Copy out every record below with complete accuracy.

INFORMATION »

• • • • • • •

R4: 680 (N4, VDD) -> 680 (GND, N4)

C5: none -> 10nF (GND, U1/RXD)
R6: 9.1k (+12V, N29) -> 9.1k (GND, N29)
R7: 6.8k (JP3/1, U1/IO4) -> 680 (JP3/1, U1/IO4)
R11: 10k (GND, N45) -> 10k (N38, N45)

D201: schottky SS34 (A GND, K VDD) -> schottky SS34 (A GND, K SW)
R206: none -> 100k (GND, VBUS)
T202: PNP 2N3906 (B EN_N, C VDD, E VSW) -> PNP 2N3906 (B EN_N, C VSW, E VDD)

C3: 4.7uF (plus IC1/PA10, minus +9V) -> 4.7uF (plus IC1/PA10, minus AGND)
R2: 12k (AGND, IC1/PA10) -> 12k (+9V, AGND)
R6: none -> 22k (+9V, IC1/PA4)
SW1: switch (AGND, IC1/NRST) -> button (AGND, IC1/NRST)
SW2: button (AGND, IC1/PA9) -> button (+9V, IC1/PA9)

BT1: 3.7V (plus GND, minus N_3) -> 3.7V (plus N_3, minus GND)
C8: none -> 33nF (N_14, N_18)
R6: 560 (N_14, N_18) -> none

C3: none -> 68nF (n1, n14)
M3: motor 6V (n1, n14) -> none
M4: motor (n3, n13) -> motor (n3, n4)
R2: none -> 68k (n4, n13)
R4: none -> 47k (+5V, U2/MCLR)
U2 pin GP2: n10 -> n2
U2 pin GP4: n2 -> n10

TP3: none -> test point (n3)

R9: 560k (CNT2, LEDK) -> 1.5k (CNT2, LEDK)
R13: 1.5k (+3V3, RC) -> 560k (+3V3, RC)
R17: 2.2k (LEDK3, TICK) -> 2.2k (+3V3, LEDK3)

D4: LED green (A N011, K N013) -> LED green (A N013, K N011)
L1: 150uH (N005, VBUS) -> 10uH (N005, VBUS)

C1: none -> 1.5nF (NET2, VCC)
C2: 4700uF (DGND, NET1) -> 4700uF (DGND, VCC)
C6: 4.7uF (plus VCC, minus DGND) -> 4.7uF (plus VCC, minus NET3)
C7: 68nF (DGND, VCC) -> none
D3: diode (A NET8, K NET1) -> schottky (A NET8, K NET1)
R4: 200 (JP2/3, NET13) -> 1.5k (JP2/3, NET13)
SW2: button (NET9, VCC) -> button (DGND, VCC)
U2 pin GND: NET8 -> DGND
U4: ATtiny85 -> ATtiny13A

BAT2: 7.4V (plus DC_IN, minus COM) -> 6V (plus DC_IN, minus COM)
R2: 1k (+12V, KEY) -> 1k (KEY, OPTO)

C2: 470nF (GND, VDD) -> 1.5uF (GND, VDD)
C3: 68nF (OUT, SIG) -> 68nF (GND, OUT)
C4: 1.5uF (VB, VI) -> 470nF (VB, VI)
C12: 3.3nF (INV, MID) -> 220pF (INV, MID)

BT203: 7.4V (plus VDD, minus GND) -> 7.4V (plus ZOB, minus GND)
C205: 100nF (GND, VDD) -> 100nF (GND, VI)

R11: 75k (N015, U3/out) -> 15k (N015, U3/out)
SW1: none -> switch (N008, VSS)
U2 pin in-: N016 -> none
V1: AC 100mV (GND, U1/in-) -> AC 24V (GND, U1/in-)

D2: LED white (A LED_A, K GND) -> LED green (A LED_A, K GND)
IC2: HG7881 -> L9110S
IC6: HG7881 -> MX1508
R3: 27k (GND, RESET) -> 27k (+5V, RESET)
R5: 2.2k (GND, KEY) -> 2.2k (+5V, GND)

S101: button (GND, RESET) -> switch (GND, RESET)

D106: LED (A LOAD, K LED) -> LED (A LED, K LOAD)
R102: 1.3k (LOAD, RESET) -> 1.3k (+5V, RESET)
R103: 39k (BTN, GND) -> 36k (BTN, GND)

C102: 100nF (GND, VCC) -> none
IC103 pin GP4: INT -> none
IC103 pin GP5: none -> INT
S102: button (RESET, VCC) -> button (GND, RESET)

• • • • • • •

ANSWER SPACE »
R4: 680 (N4, VDD) -> 680 (GND, N4)

C5: none -> 10nF (GND, U1/RXD)
R6: 9.1k (+12V, N29) -> 9.1k (GND, N29)
R7: 6.8k (JP3/1, U1/IO4) -> 680 (JP3/1, U1/IO4)
R11: 10k (GND, N45) -> 10k (N38, N45)

D201: schottky SS34 (A GND, K VDD) -> schottky SS34 (A GND, K SW)
R206: none -> 100k (GND, VBUS)
T202: PNP 2N3906 (B EN_N, C VDD, E VSW) -> PNP 2N3906 (B EN_N, C VSW, E VDD)

C3: 4.7uF (plus IC1/PA10, minus +9V) -> 4.7uF (plus IC1/PA10, minus AGND)
R2: 12k (AGND, IC1/PA10) -> 12k (+9V, AGND)
R6: none -> 22k (+9V, IC1/PA4)
SW1: switch (AGND, IC1/NRST) -> button (AGND, IC1/NRST)
SW2: button (AGND, IC1/PA9) -> button (+9V, IC1/PA9)

BT1: 3.7V (plus GND, minus N_3) -> 3.7V (plus N_3, minus GND)
C8: none -> 33nF (N_14, N_18)
R6: 560 (N_14, N_18) -> none

C3: none -> 68nF (n1, n14)
M3: motor 6V (n1, n14) -> none
M4: motor (n3, n13) -> motor (n3, n4)
R2: none -> 68k (n4, n13)
R4: none -> 47k (+5V, U2/MCLR)
U2 pin GP2: n10 -> n2
U2 pin GP4: n2 -> n10

TP3: none -> test point (n3)

R9: 560k (CNT2, LEDK) -> 1.5k (CNT2, LEDK)
R13: 1.5k (+3V3, RC) -> 560k (+3V3, RC)
R17: 2.2k (LEDK3, TICK) -> 2.2k (+3V3, LEDK3)

D4: LED green (A N011, K N013) -> LED green (A N013, K N011)
L1: 150uH (N005, VBUS) -> 10uH (N005, VBUS)

C1: none -> 1.5nF (NET2, VCC)
C2: 4700uF (DGND, NET1) -> 4700uF (DGND, VCC)
C6: 4.7uF (plus VCC, minus DGND) -> 4.7uF (plus VCC, minus NET3)
C7: 68nF (DGND, VCC) -> none
D3: diode (A NET8, K NET1) -> schottky (A NET8, K NET1)
R4: 200 (JP2/3, NET13) -> 1.5k (JP2/3, NET13)
SW2: button (NET9, VCC) -> button (DGND, VCC)
U2 pin GND: NET8 -> DGND
U4: ATtiny85 -> ATtiny13A

BAT2: 7.4V (plus DC_IN, minus COM) -> 6V (plus DC_IN, minus COM)
R2: 1k (+12V, KEY) -> 1k (KEY, OPTO)

C2: 470nF (GND, VDD) -> 1.5uF (GND, VDD)
C3: 68nF (OUT, SIG) -> 68nF (GND, OUT)
C4: 1.5uF (VB, VI) -> 470nF (VB, VI)
C12: 3.3nF (INV, MID) -> 220pF (INV, MID)

BT203: 7.4V (plus VDD, minus GND) -> 7.4V (plus ZOB, minus GND)
C205: 100nF (GND, VDD) -> 100nF (GND, VI)

R11: 75k (N015, U3/out) -> 15k (N015, U3/out)
SW1: none -> switch (N008, VSS)
U2 pin in-: N016 -> none
V1: AC 100mV (GND, U1/in-) -> AC 24V (GND, U1/in-)

D2: LED white (A LED_A, K GND) -> LED green (A LED_A, K GND)
IC2: HG7881 -> L9110S
IC6: HG7881 -> MX1508
R3: 27k (GND, RESET) -> 27k (+5V, RESET)
R5: 2.2k (GND, KEY) -> 2.2k (+5V, GND)

S101: button (GND, RESET) -> switch (GND, RESET)

D106: LED (A LOAD, K LED) -> LED (A LED, K LOAD)
R102: 1.3k (LOAD, RESET) -> 1.3k (+5V, RESET)
R103: 39k (BTN, GND) -> 36k (BTN, GND)

C102: 100nF (GND, VCC) -> none
IC103 pin GP4: INT -> none
IC103 pin GP5: none -> INT
S102: button (RESET, VCC) -> button (GND, RESET)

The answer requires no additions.